**PROVIDED DATA**.
- Opening Delimiter -

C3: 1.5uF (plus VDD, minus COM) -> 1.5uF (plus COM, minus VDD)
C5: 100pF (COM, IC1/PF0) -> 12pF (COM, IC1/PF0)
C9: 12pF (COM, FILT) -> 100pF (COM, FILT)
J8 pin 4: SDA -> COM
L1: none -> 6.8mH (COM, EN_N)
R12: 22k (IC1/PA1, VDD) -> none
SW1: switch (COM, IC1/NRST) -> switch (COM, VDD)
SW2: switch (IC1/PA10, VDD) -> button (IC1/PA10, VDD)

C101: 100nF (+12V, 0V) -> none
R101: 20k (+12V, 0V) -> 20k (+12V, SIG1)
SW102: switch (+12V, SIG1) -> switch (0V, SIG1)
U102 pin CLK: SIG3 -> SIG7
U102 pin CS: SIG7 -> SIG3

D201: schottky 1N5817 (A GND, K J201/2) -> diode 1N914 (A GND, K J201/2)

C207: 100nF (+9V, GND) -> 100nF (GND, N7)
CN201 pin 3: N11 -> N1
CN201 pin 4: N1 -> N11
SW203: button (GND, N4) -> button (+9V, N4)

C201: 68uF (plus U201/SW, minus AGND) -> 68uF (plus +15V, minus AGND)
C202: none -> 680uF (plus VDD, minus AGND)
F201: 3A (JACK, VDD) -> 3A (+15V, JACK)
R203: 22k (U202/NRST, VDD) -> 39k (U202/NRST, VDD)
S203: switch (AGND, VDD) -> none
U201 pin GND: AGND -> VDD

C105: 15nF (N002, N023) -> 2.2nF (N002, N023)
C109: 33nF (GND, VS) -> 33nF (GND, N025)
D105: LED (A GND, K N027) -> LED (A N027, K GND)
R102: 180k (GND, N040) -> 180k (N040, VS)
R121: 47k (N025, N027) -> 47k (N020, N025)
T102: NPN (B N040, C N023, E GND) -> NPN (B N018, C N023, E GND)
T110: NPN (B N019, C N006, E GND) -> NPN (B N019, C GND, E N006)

- Closing Delimiter -

**INSTRUCTIONS TO FOLLOW**. Locate the line that contains "T102: NPN (B", then please quote it and every line after it to the end of the entries above, exactly and with nothing else.

**REPLY**.
T102: NPN (B N040, C N023, E GND) -> NPN (B N018, C N023, E GND)
T110: NPN (B N019, C N006, E GND) -> NPN (B N019, C GND, E N006)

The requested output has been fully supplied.